[DATA UNDER STUDY Boundary: Start]

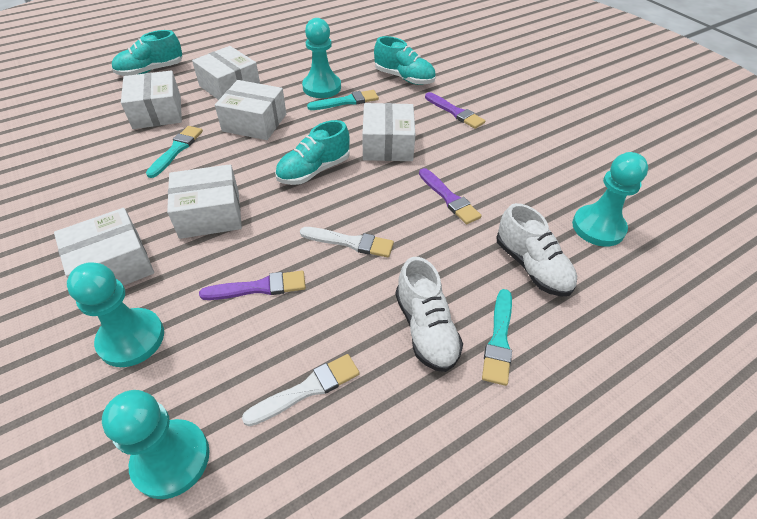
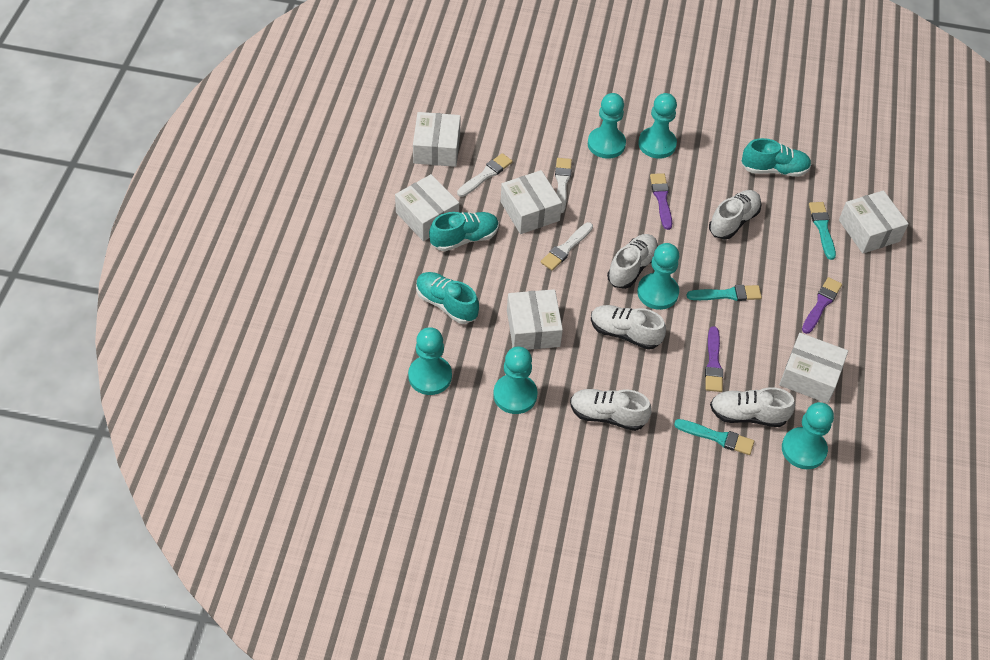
turquoise pawn: 4 -> 6
white brush: 2 -> 3
white shoe: 2 -> 5

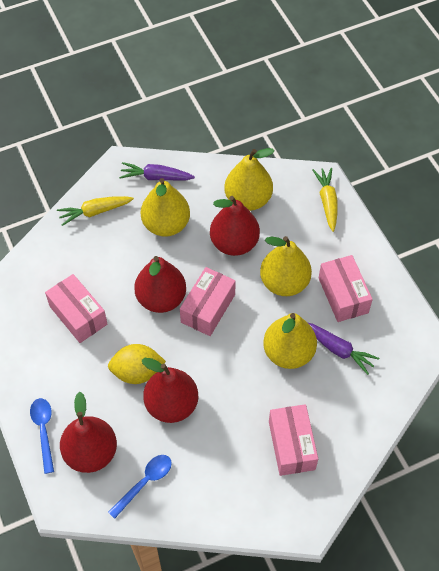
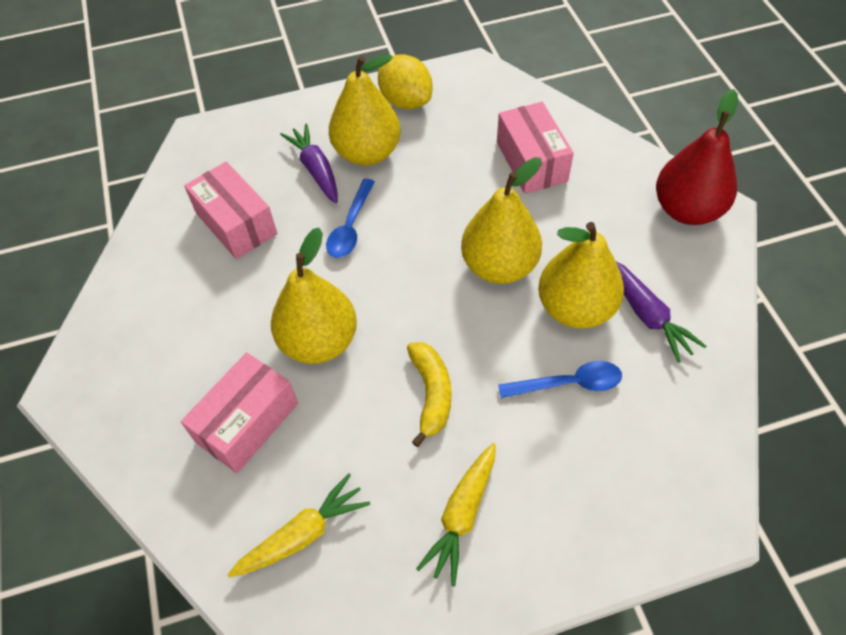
pink box: 4 -> 3
red pear: 4 -> 1
yellow banana: 0 -> 1

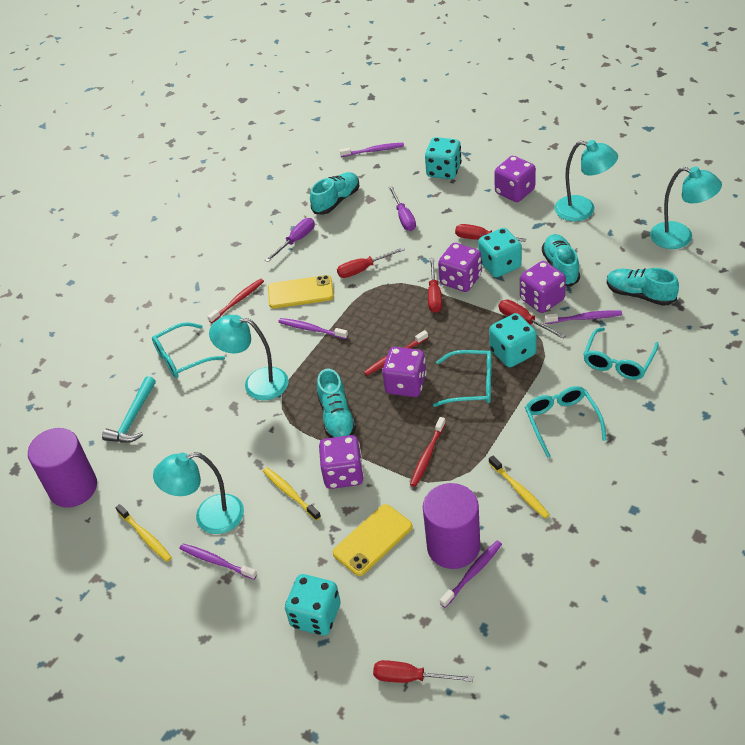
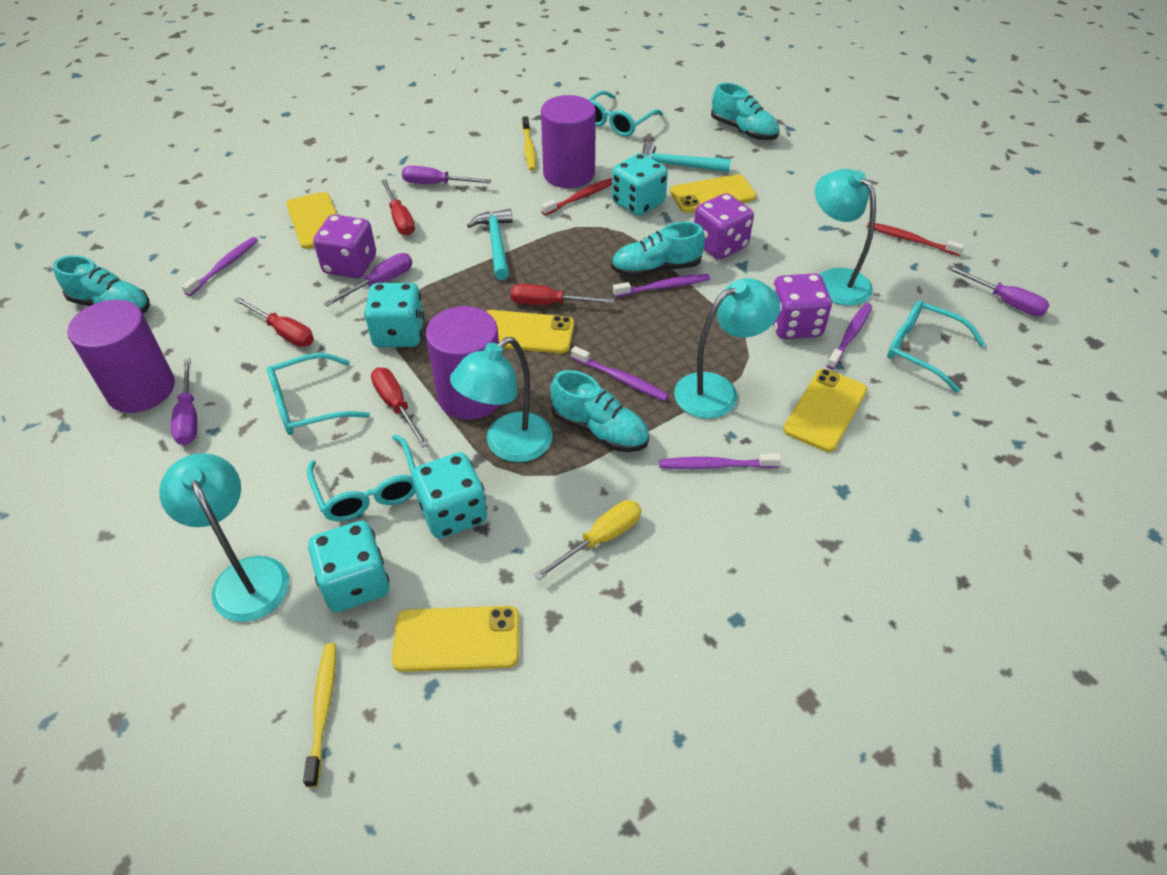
purple cylinder: 2 -> 3
purple dice: 5 -> 3
purple screwdriver: 2 -> 4
red screwdriver: 5 -> 4
red toothbrush: 3 -> 2
turquoise hammer: 1 -> 2
yellow phone: 2 -> 5
yellow screwdriver: 0 -> 1
yellow toothbrush: 3 -> 2

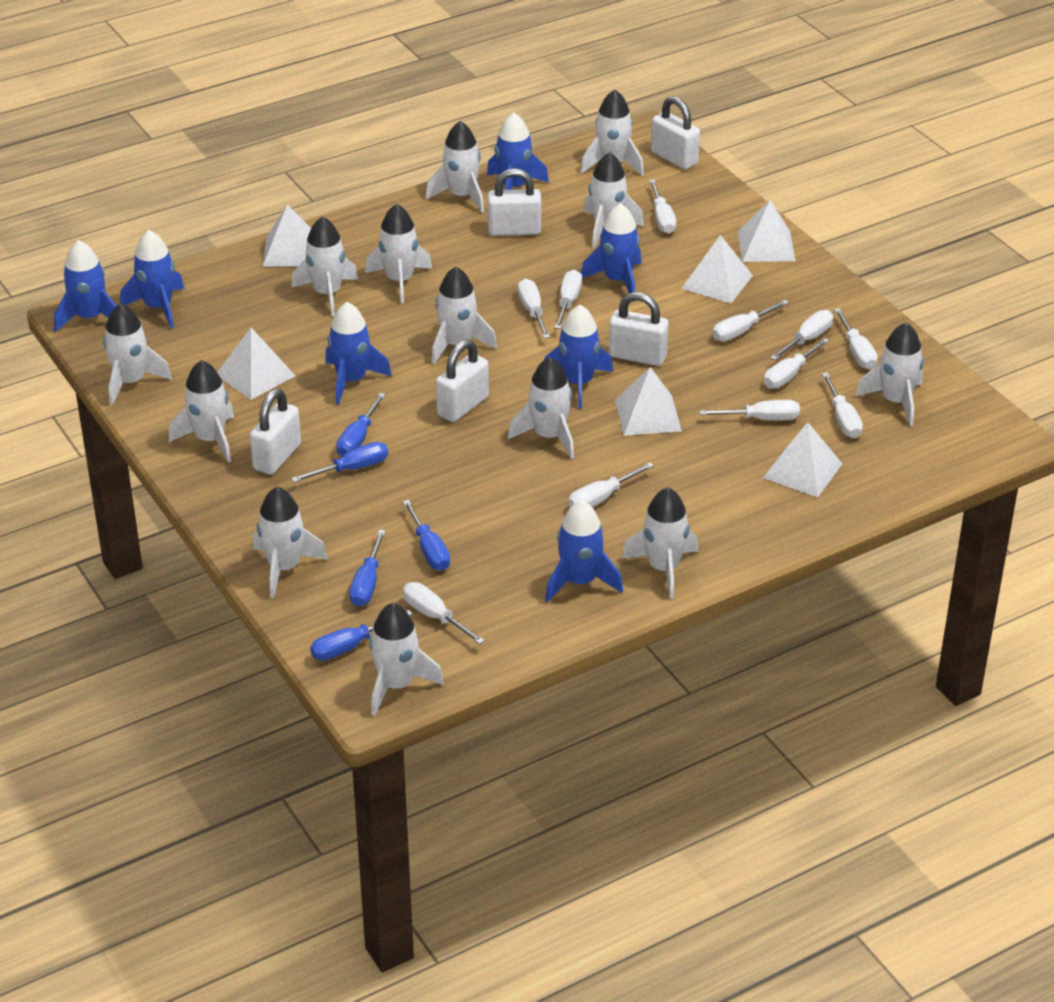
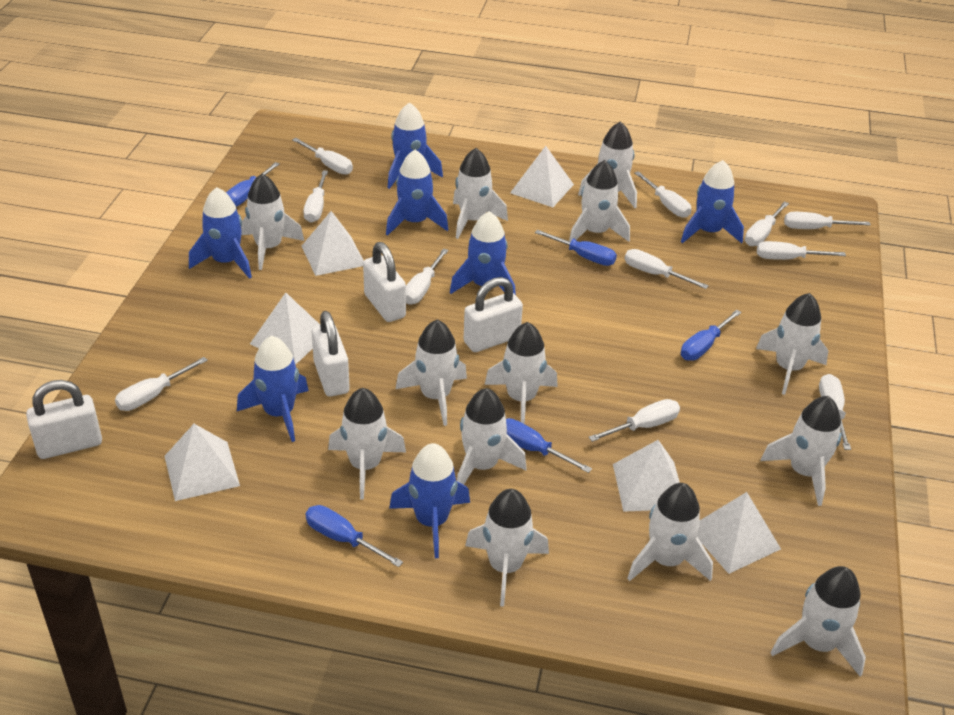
white padlock: 5 -> 4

[DATA UNDER STUDY Boundary: End]

Your task is to copy each line of the listing that holds the word "turquoise".

turquoise pawn: 4 -> 6
turquoise hammer: 1 -> 2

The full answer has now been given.